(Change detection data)
*** Block opens ***

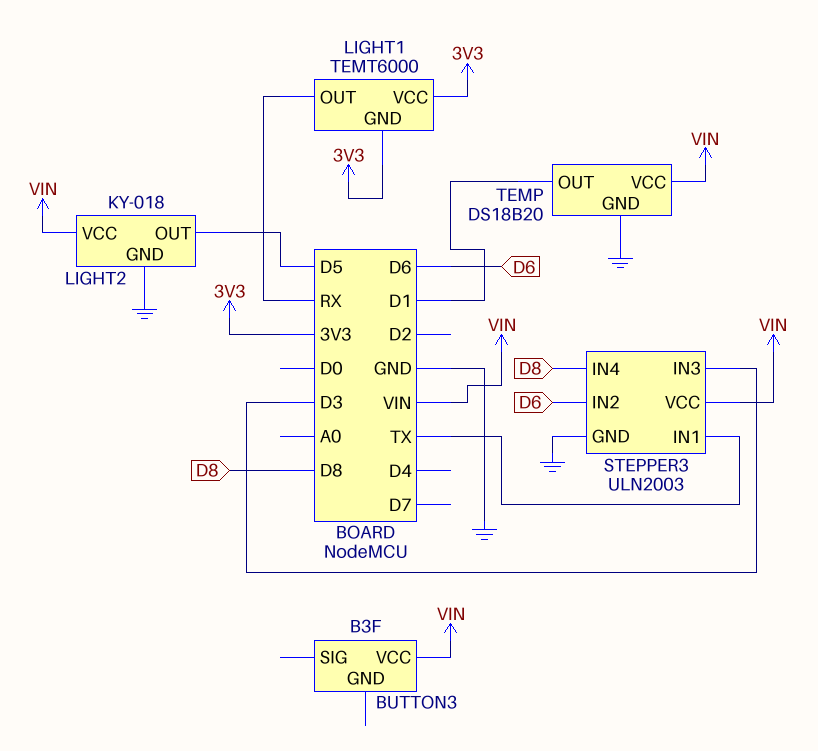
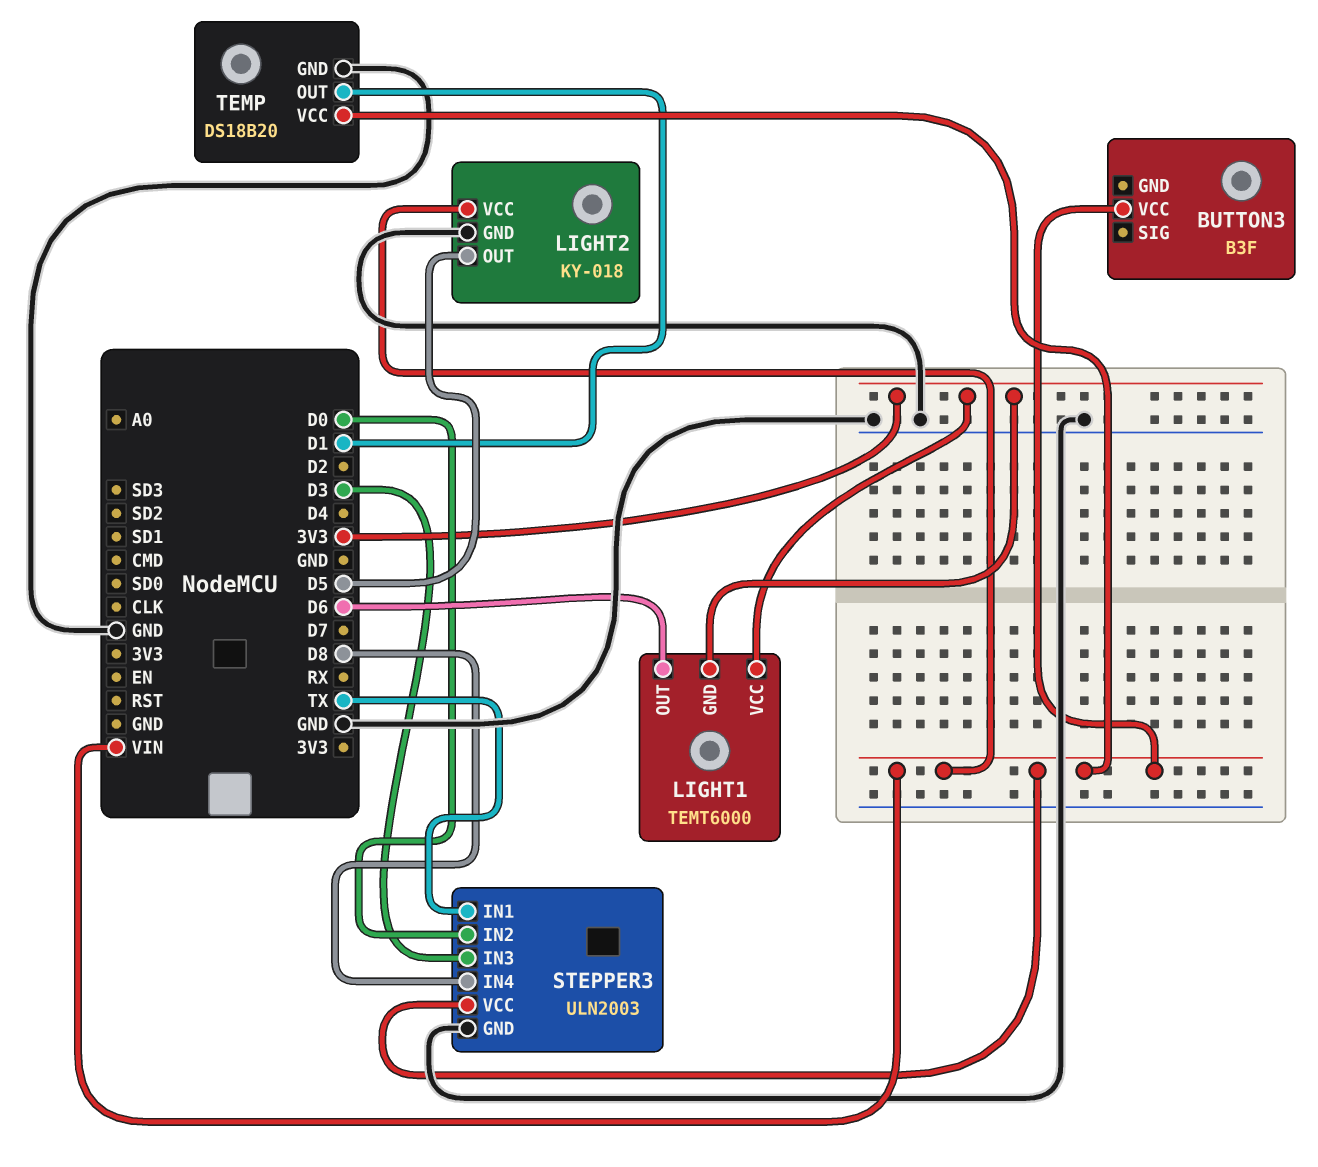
LIGHT1 pin OUT: RX -> D6
STEPPER3 pin IN2: D6 -> D0

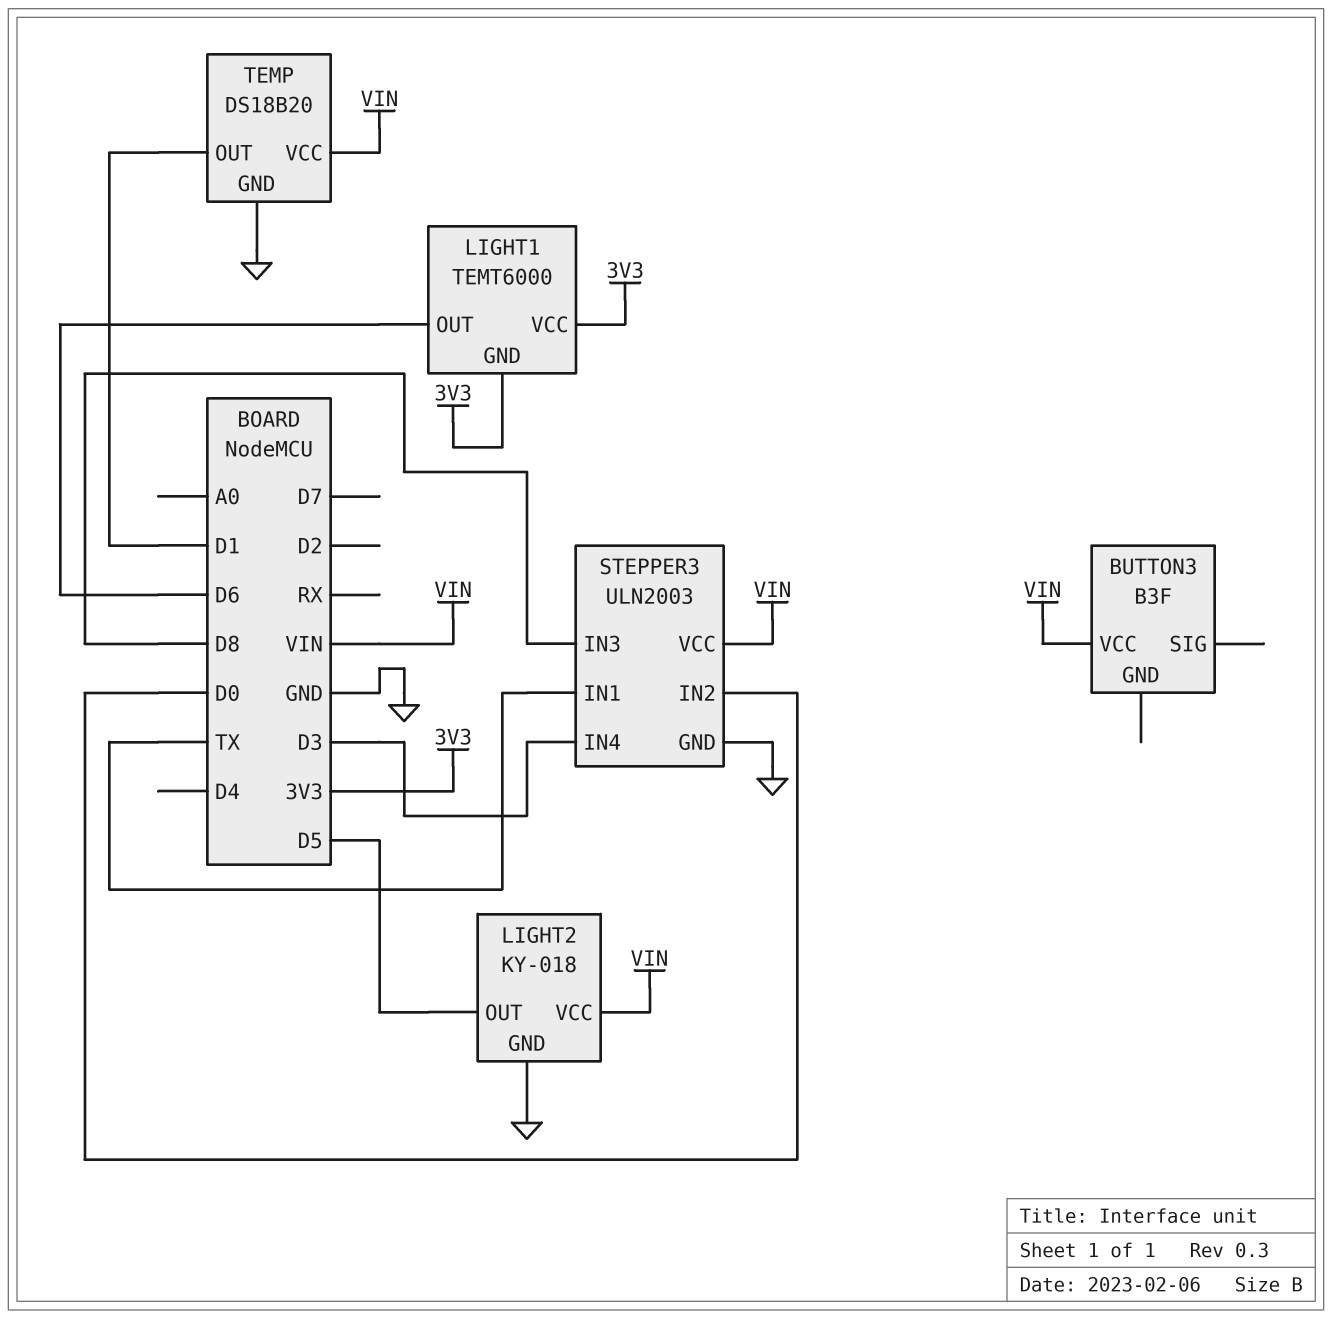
STEPPER3 pin IN3: D3 -> D8
STEPPER3 pin IN4: D8 -> D3

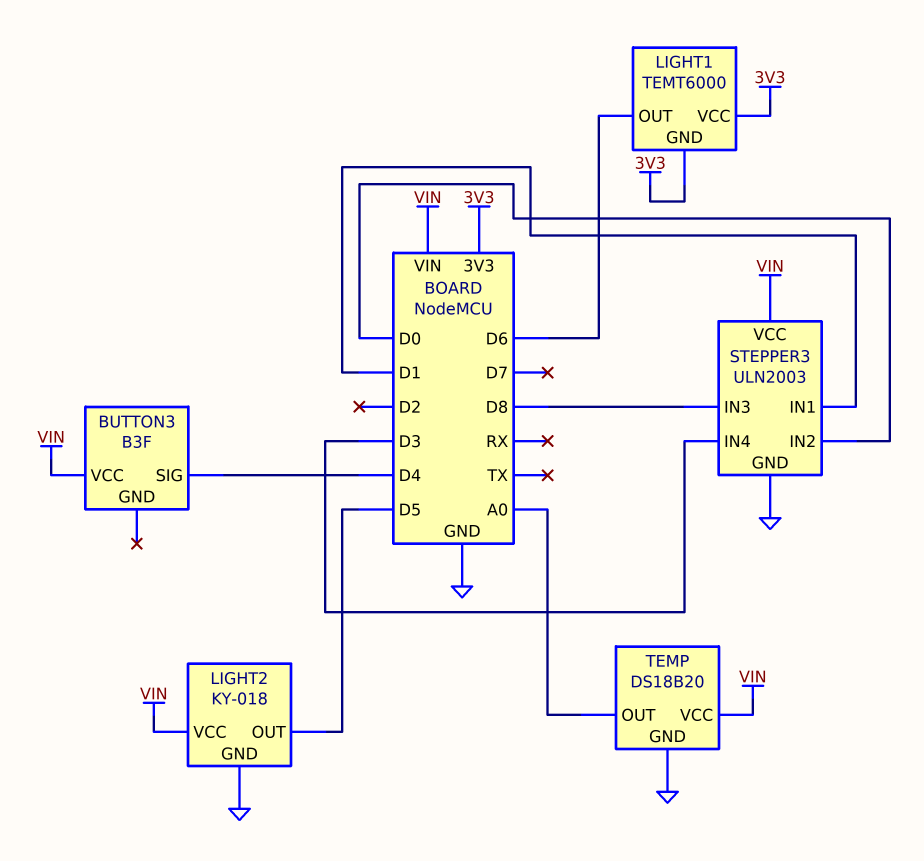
BUTTON3 pin SIG: none -> D4
STEPPER3 pin IN1: TX -> D1
TEMP pin OUT: D1 -> A0

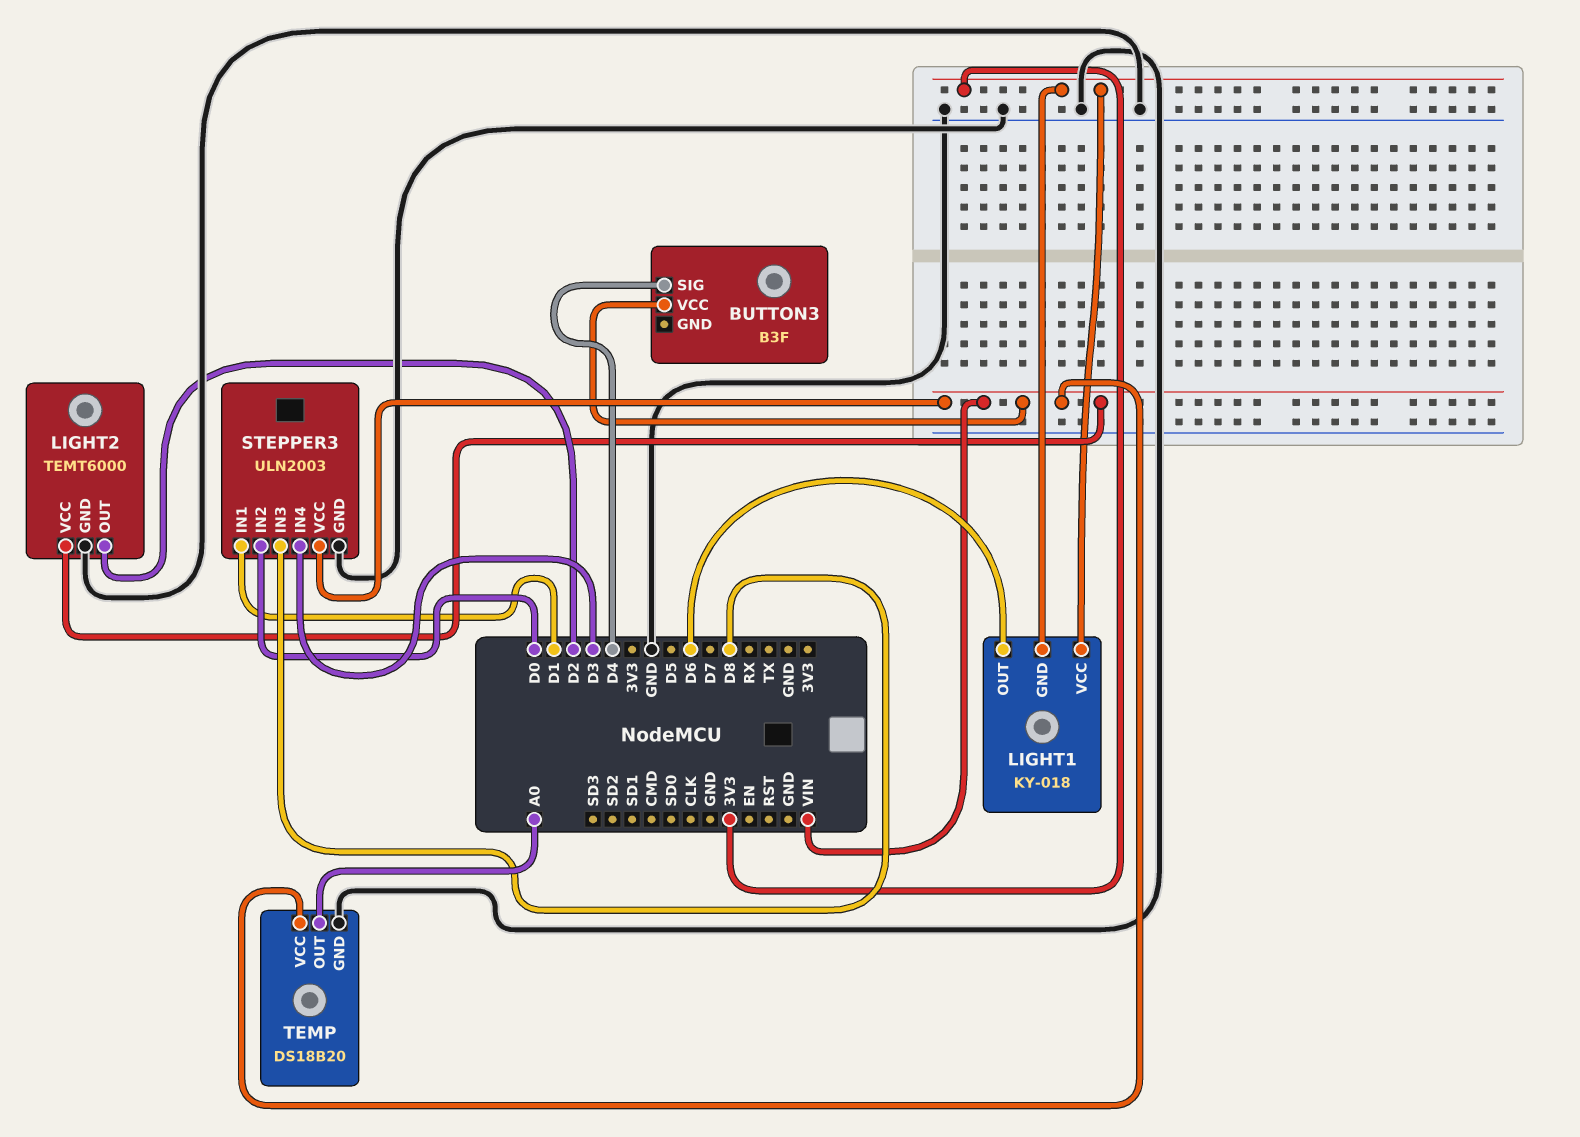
LIGHT1: TEMT6000 -> KY-018
LIGHT2: KY-018 -> TEMT6000
LIGHT2 pin OUT: D5 -> D2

*** Block closes ***

Output nothing except the lines from the one containing "STEPPER3 pin IN2: D6 -> D0" through the final line of the entries, repeated exactly and free of pictures.

STEPPER3 pin IN2: D6 -> D0

STEPPER3 pin IN3: D3 -> D8
STEPPER3 pin IN4: D8 -> D3

BUTTON3 pin SIG: none -> D4
STEPPER3 pin IN1: TX -> D1
TEMP pin OUT: D1 -> A0

LIGHT1: TEMT6000 -> KY-018
LIGHT2: KY-018 -> TEMT6000
LIGHT2 pin OUT: D5 -> D2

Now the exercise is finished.